=== Section Start ===

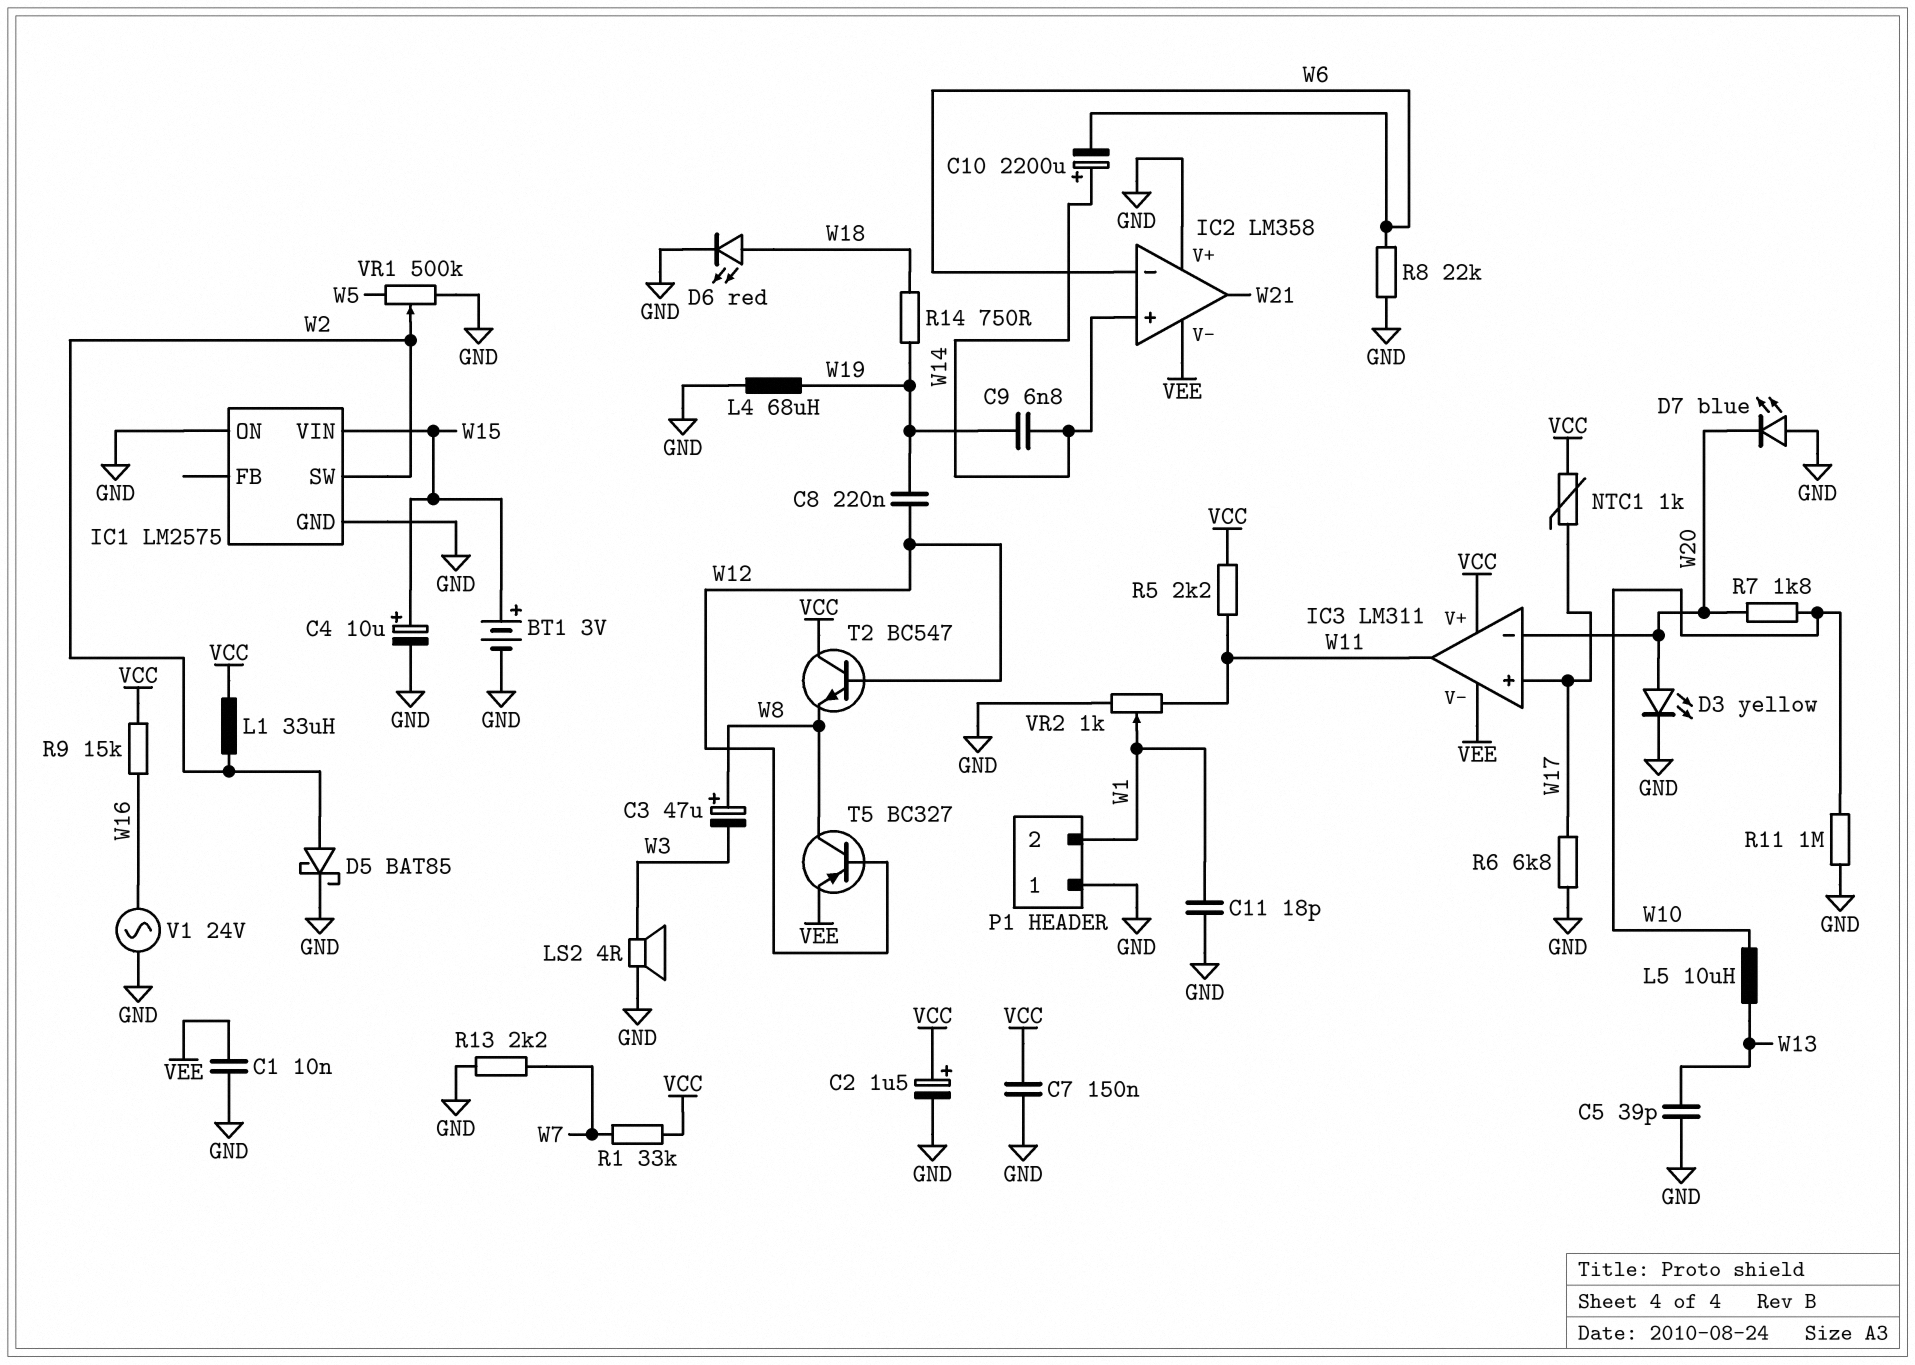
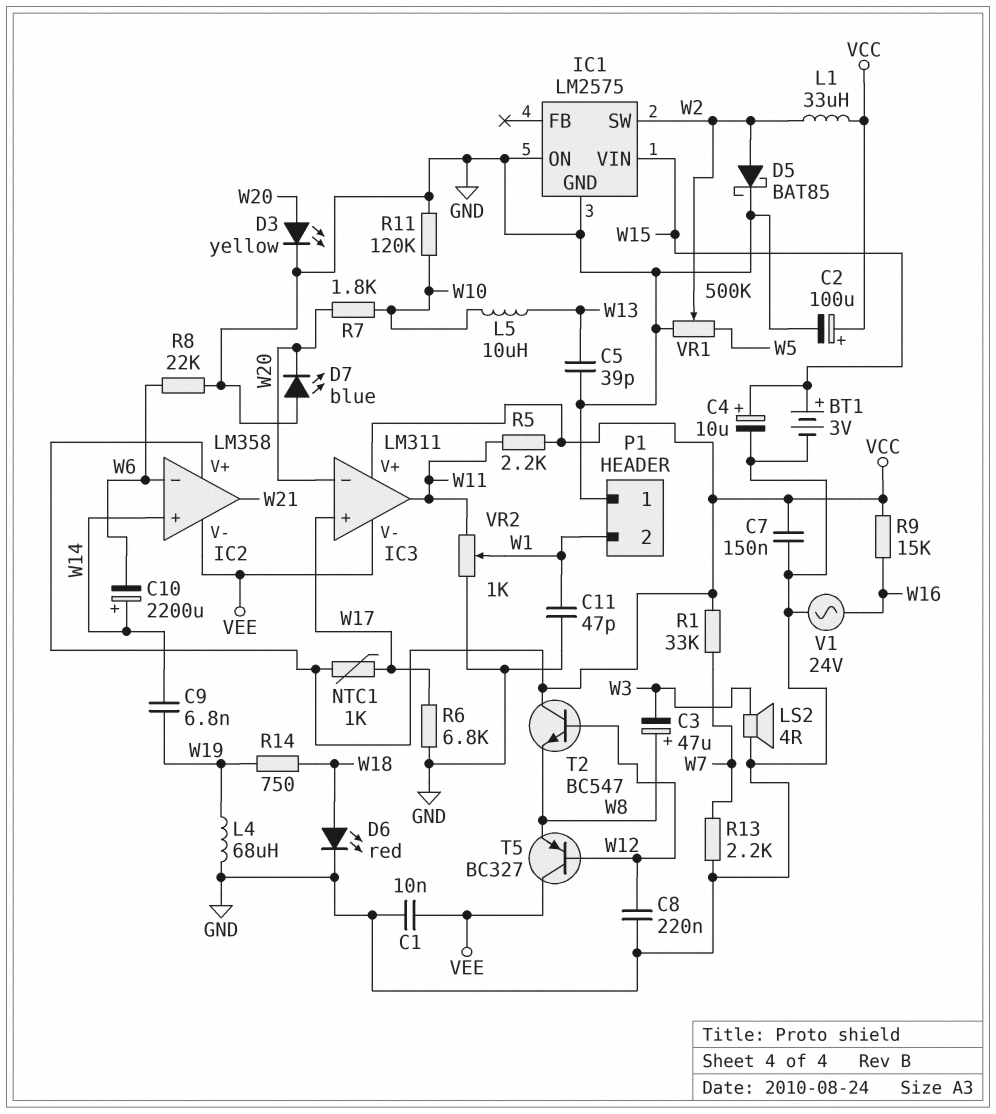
C2: 1.5uF (plus VCC, minus GND) -> 100uF (plus VCC, minus GND)
C8: 220nF (W12, W19) -> 220nF (GND, W12)
C11: 18pF (GND, W1) -> 47pF (GND, W1)
IC2 pin V+: GND -> VCC
R11: 1M (GND, W10) -> 120k (GND, W10)
T5: PNP BC327 (B W12, C W8, E VEE) -> PNP BC327 (B W12, C VEE, E W8)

=== Section End ===

Goal of the exercise -> Please transcribe every entry above exactly, leaving out any pictures.

Exercise output ->
C2: 1.5uF (plus VCC, minus GND) -> 100uF (plus VCC, minus GND)
C8: 220nF (W12, W19) -> 220nF (GND, W12)
C11: 18pF (GND, W1) -> 47pF (GND, W1)
IC2 pin V+: GND -> VCC
R11: 1M (GND, W10) -> 120k (GND, W10)
T5: PNP BC327 (B W12, C W8, E VEE) -> PNP BC327 (B W12, C VEE, E W8)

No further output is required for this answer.